Data to use:
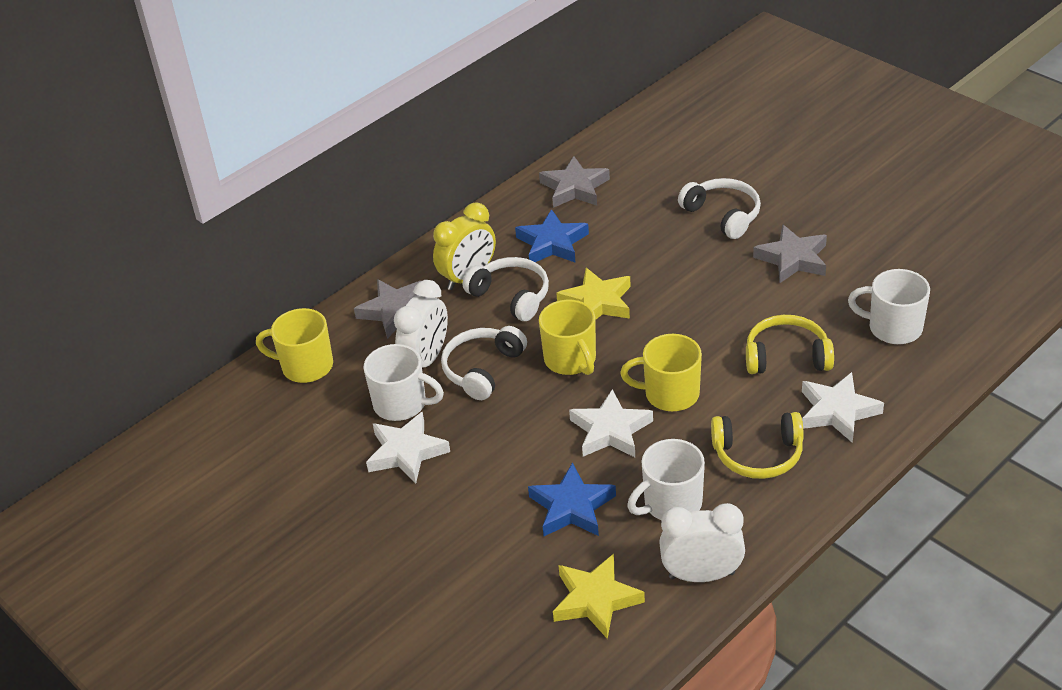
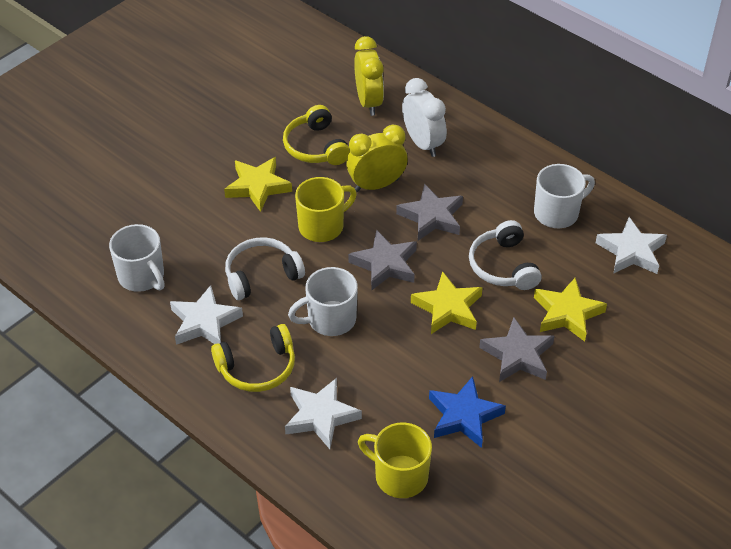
blue star: 2 -> 1
white clock: 2 -> 1
white headphones: 3 -> 2
yellow clock: 1 -> 2
yellow mug: 3 -> 2
yellow star: 2 -> 3

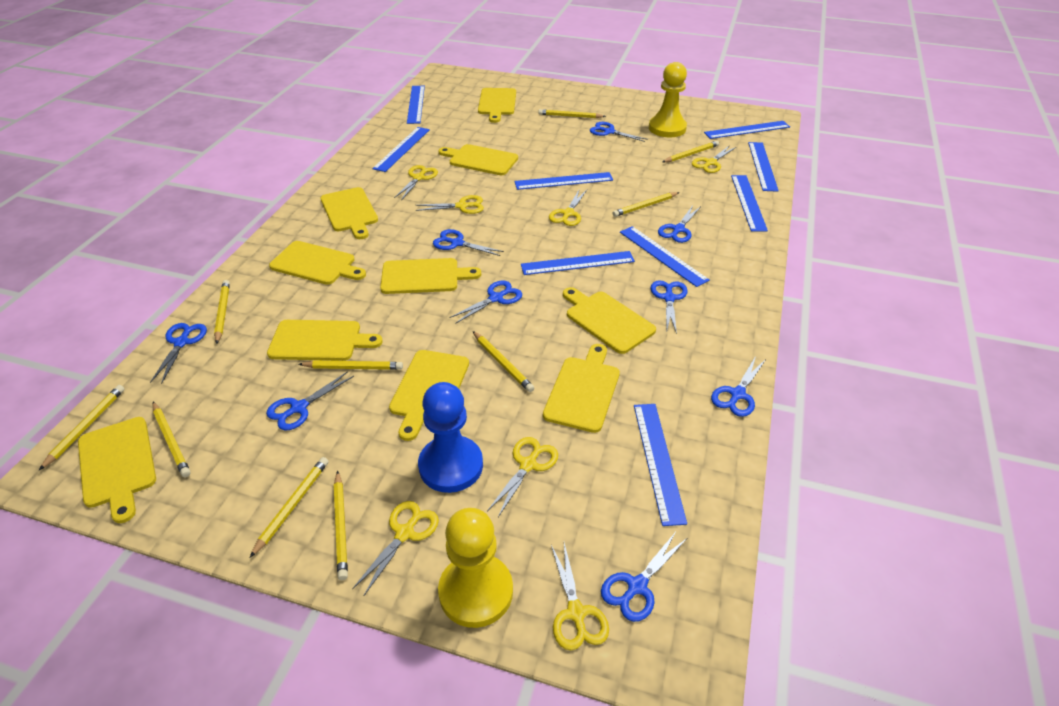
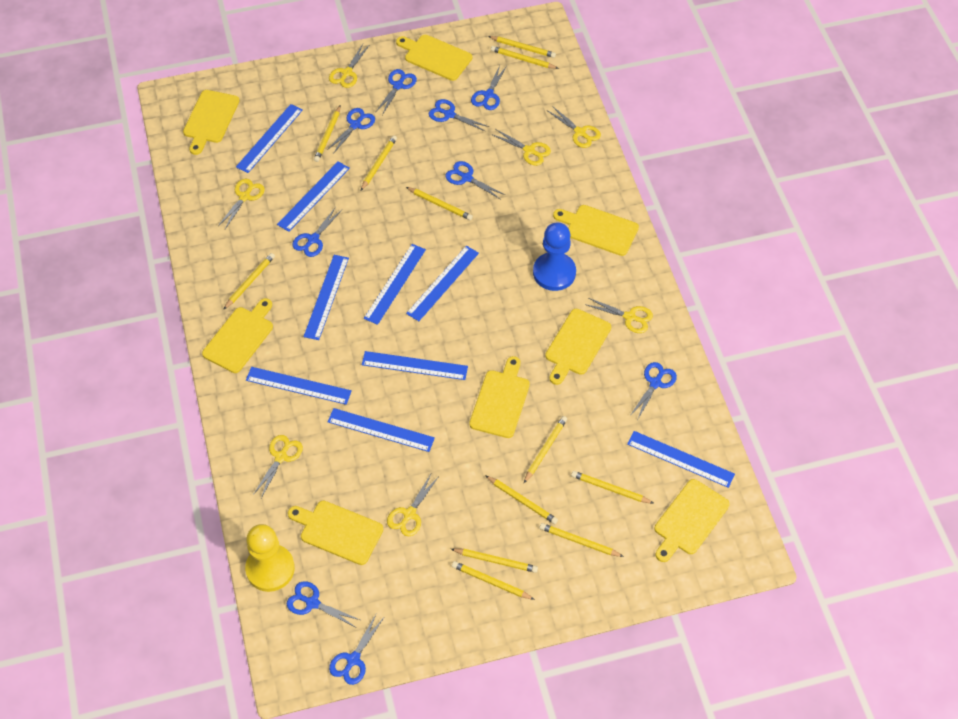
yellow cutting board: 10 -> 8
yellow pawn: 2 -> 1
yellow pencil: 10 -> 12

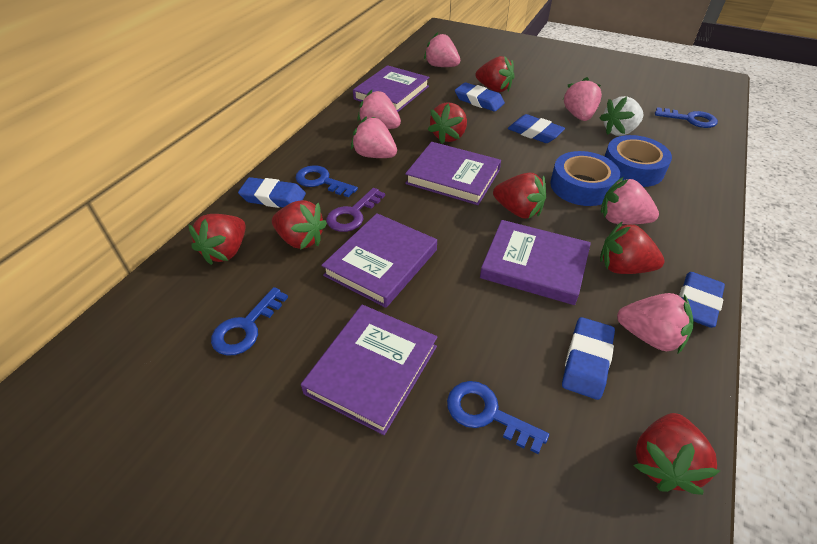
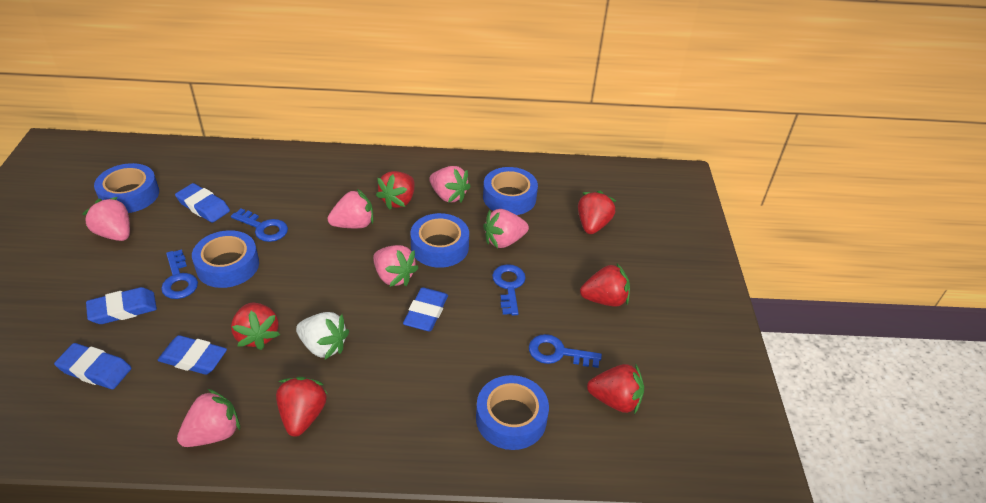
blue tape: 2 -> 5
purple book: 5 -> 0
purple key: 1 -> 0
red strawberry: 7 -> 6

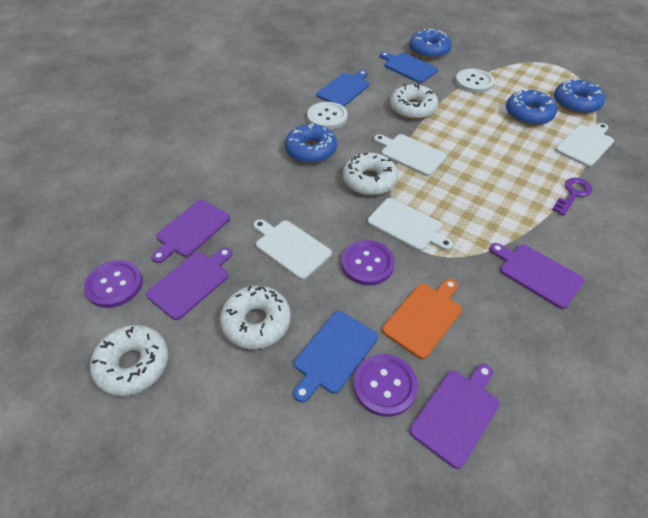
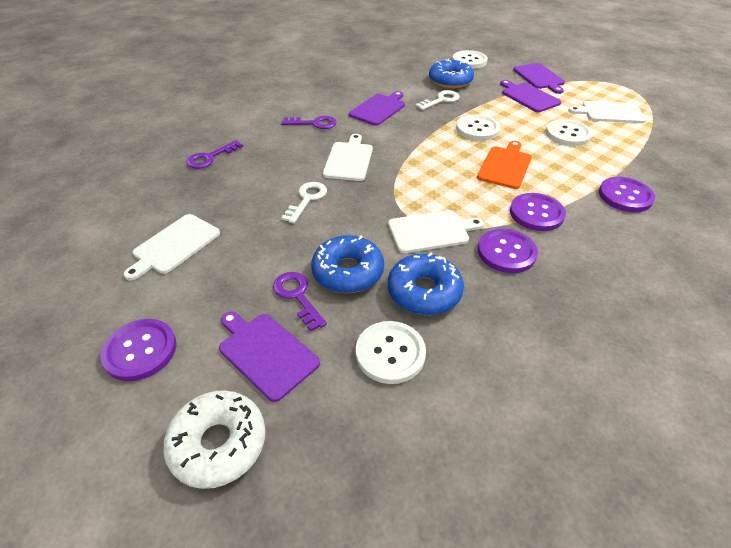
blue cutting board: 3 -> 0
blue donut: 4 -> 3
purple button: 3 -> 4
purple key: 1 -> 3
white button: 2 -> 4
white donut: 4 -> 1
white key: 0 -> 2

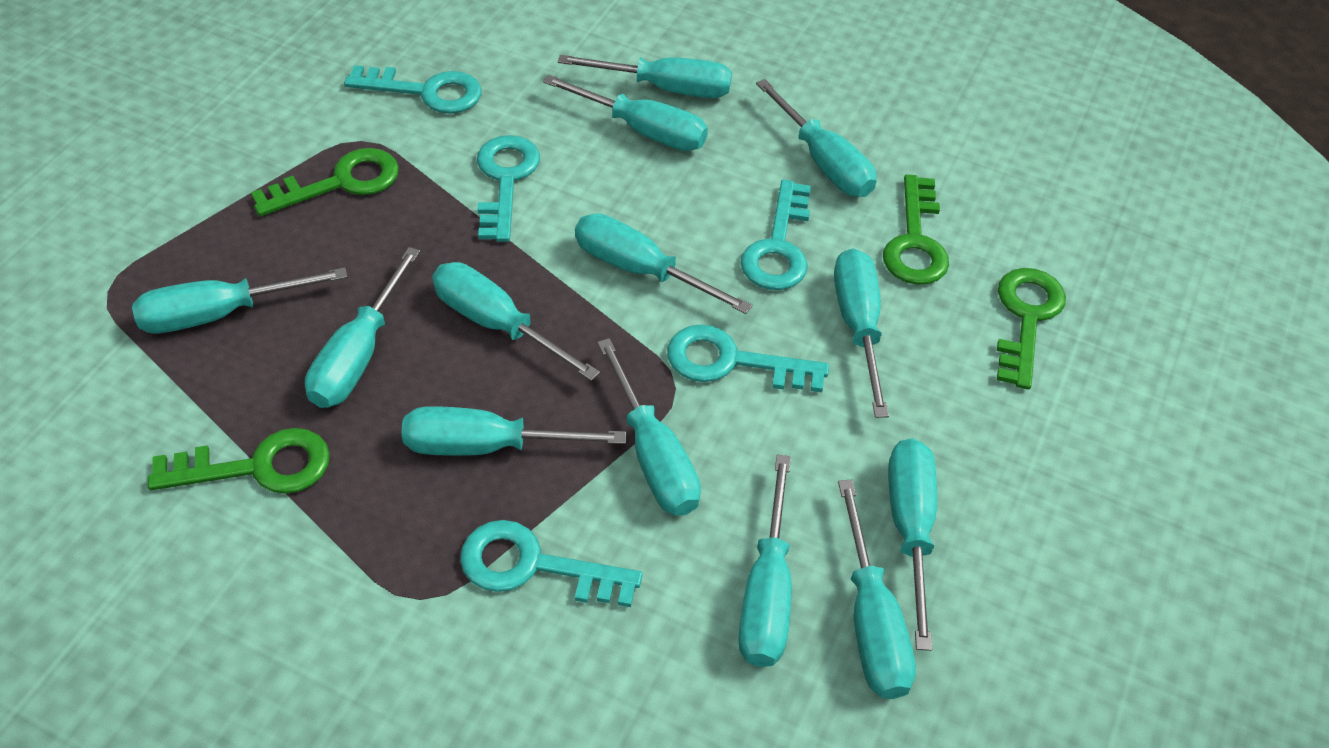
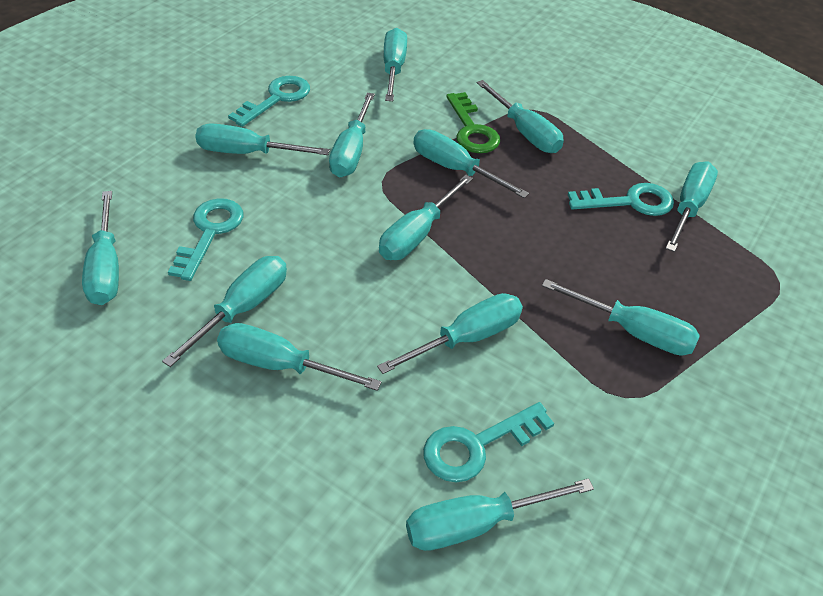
green key: 4 -> 1
turquoise key: 5 -> 4

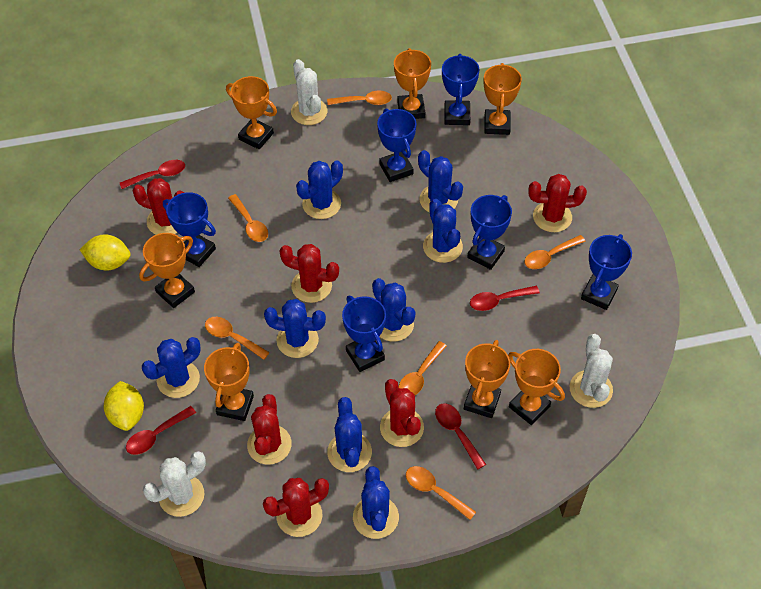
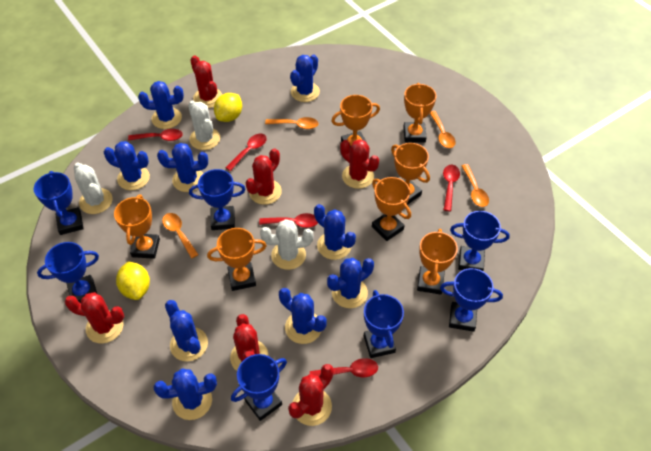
blue cactus: 8 -> 9
blue trophy: 6 -> 7
orange spoon: 6 -> 4
red spoon: 4 -> 5

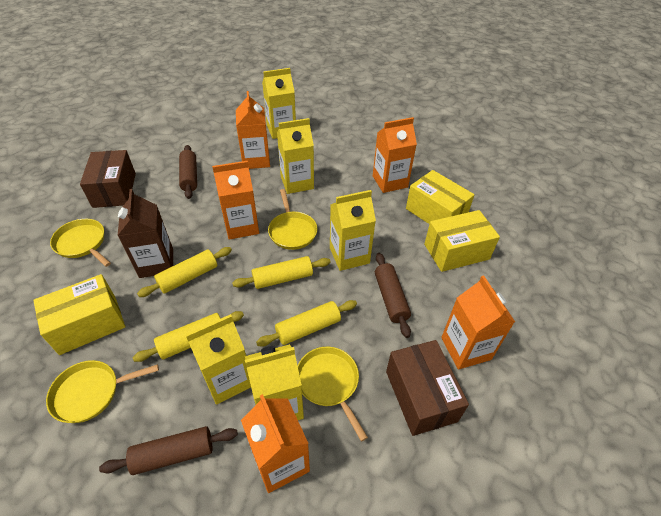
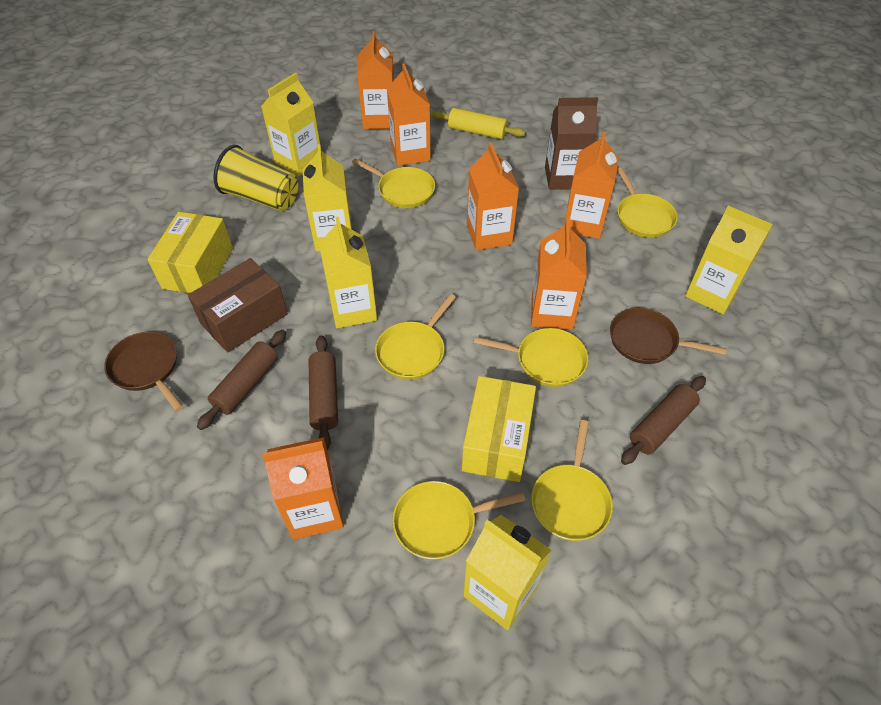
brown box: 2 -> 1
brown pan: 0 -> 2
orange carton: 5 -> 6
yellow box: 3 -> 2
yellow cup: 0 -> 1
yellow pan: 4 -> 6
yellow rolling pin: 4 -> 1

Work order: Out of the entries, report each line that contains the word "white".

Output below:
white clock: 2 -> 1
white headphones: 3 -> 2
white button: 2 -> 4
white donut: 4 -> 1
white key: 0 -> 2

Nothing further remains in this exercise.